# [Action item]
With the line containing "change=swapped; old=red_cake; new=orange_carrot;" as the start and the line containing "change=rotated; old=pink_ruler; first_place=298,444,380,536;" as the end, transcribe that span of the entries below exactly, including both.

# [Data records]

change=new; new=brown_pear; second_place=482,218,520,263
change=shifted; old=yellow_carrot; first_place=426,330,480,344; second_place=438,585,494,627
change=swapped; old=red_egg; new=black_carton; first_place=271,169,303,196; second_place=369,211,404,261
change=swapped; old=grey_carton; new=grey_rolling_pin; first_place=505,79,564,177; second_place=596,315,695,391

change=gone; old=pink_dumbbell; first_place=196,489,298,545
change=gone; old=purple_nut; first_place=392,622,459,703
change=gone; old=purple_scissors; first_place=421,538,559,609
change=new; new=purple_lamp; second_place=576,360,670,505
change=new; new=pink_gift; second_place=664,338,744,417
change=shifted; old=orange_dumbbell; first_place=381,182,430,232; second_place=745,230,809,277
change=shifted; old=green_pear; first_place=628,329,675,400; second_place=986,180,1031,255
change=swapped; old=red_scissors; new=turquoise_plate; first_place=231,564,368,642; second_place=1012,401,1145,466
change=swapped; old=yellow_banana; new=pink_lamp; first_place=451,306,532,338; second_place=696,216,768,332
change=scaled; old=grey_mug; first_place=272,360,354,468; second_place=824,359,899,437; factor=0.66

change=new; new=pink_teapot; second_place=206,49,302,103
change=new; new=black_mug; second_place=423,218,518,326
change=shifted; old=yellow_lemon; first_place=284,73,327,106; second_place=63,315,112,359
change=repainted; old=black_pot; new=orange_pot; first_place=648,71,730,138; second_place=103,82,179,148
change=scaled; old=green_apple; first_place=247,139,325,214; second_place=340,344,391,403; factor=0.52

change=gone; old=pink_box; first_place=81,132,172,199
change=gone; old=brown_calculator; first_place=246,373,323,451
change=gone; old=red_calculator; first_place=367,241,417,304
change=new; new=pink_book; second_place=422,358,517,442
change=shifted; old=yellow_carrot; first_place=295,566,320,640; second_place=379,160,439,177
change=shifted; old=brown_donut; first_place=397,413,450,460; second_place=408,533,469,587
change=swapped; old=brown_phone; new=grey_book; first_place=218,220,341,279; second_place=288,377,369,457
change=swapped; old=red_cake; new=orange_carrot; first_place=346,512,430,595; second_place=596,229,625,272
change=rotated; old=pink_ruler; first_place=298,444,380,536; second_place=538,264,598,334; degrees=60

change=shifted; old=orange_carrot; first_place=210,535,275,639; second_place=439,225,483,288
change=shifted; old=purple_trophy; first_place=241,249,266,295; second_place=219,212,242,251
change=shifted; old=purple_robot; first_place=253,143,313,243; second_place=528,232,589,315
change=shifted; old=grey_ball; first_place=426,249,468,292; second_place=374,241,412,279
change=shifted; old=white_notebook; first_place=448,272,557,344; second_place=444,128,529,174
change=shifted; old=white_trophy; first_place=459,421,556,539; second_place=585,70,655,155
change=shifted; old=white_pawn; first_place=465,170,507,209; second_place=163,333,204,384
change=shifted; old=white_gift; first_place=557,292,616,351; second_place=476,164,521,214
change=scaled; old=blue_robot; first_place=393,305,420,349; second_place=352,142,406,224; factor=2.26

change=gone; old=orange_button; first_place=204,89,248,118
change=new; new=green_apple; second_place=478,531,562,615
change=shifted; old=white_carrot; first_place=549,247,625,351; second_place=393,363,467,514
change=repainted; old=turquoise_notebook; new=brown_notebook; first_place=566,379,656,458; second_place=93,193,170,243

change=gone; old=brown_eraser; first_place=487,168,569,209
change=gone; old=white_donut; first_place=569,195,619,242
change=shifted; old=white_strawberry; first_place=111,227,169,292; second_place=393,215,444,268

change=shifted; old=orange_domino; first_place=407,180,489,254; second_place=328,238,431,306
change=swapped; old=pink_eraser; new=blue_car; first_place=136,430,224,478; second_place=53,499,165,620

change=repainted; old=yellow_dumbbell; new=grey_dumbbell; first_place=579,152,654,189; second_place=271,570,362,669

# [Output of the task]
change=swapped; old=red_cake; new=orange_carrot; first_place=346,512,430,595; second_place=596,229,625,272
change=rotated; old=pink_ruler; first_place=298,444,380,536; second_place=538,264,598,334; degrees=60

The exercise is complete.